### PROBLEM TO WORK ON
The response must reproduce exactly every line of the material below holding the word "tree".
++++ DATASET ++++
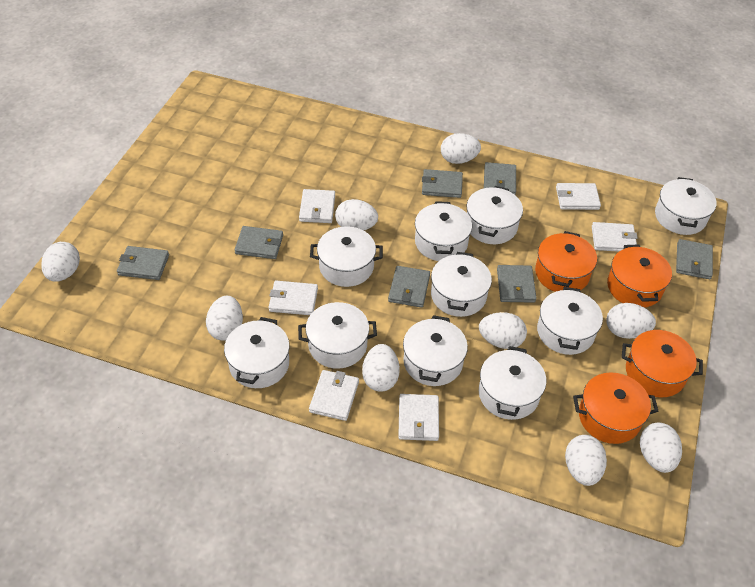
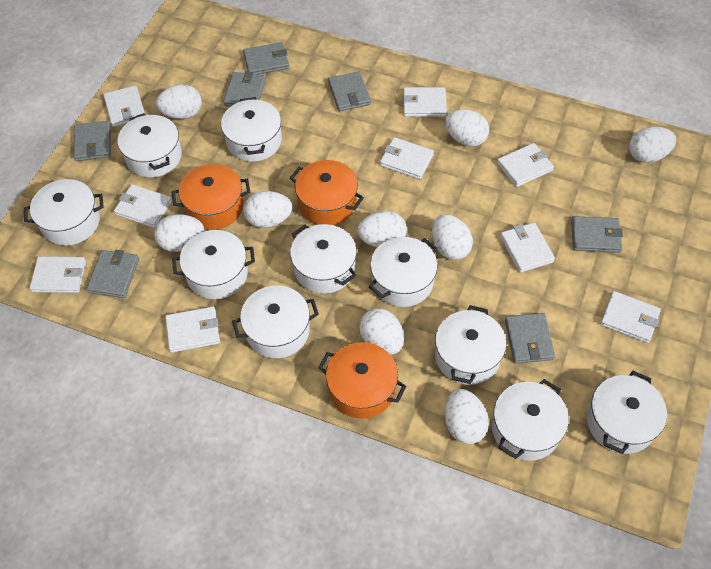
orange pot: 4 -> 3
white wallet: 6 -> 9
++++
++++ DATASET ++++
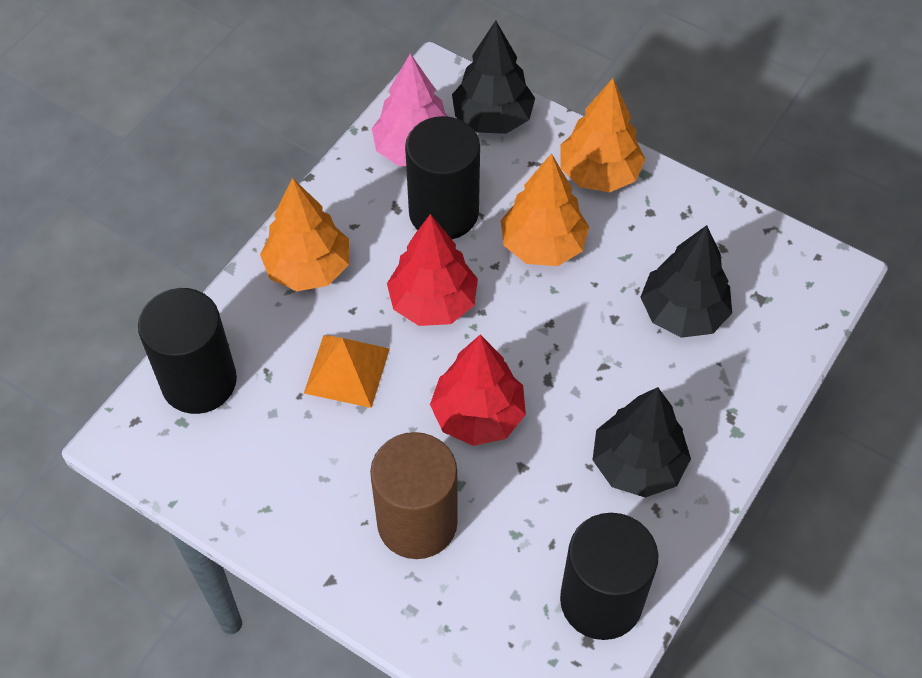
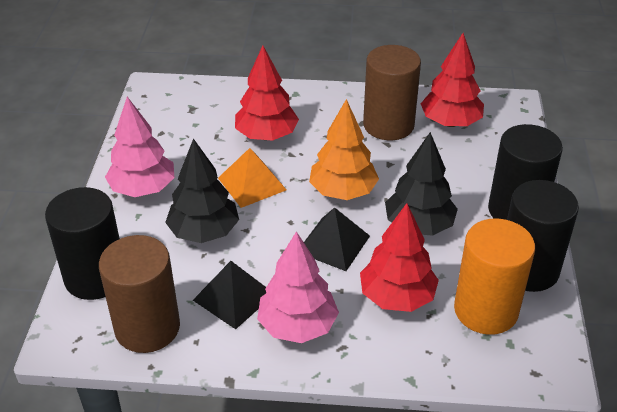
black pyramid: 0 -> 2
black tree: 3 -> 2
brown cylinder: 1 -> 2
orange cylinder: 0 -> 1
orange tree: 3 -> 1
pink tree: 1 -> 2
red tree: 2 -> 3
++++
### ANSWER
black tree: 3 -> 2
orange tree: 3 -> 1
pink tree: 1 -> 2
red tree: 2 -> 3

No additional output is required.